In the entries that follow, find the line containing "C3: 3.3uF (plus"; from there, copy every line exactly through the line containing "JP5 pin 3: AGND -> VDD".

## PROVIDED RECORDS
• • • • • • •
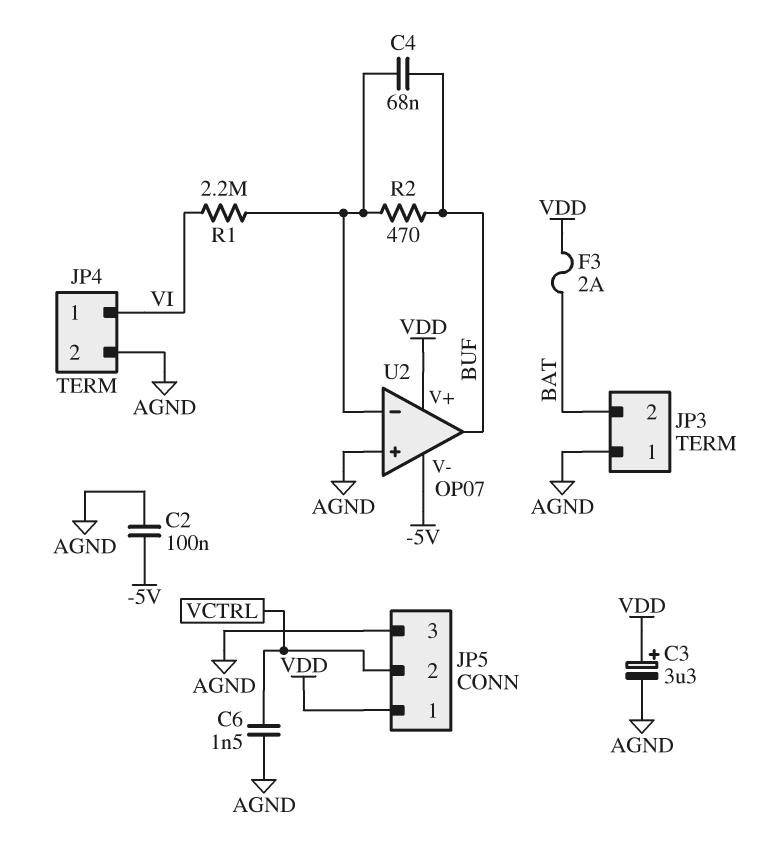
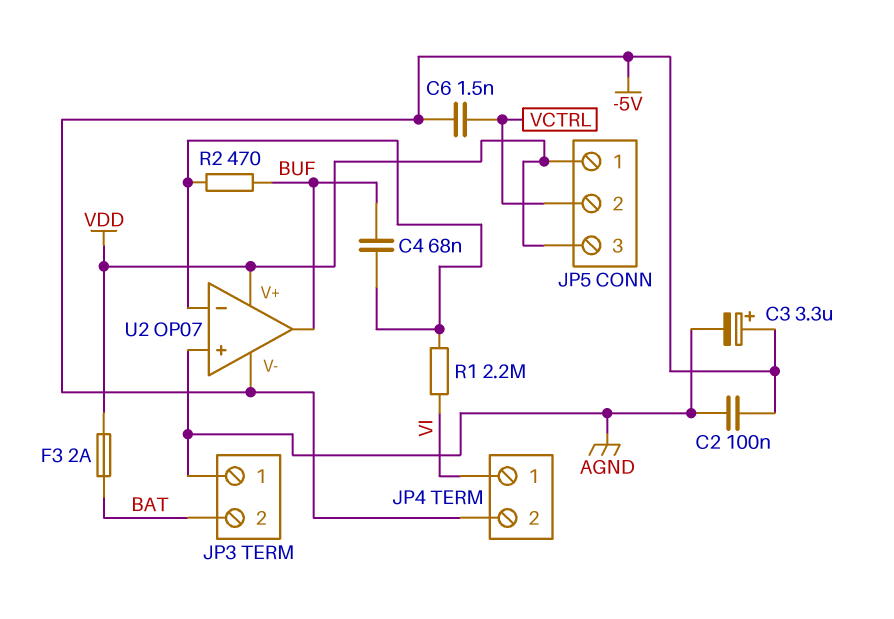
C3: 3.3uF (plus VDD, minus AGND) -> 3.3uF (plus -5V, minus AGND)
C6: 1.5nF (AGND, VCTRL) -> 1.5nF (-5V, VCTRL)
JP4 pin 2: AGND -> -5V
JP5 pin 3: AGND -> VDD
• • • • • • •
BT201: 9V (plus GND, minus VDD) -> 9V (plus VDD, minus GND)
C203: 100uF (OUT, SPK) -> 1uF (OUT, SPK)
• • • • • • •
## PROBLEM SOLUTION
C3: 3.3uF (plus VDD, minus AGND) -> 3.3uF (plus -5V, minus AGND)
C6: 1.5nF (AGND, VCTRL) -> 1.5nF (-5V, VCTRL)
JP4 pin 2: AGND -> -5V
JP5 pin 3: AGND -> VDD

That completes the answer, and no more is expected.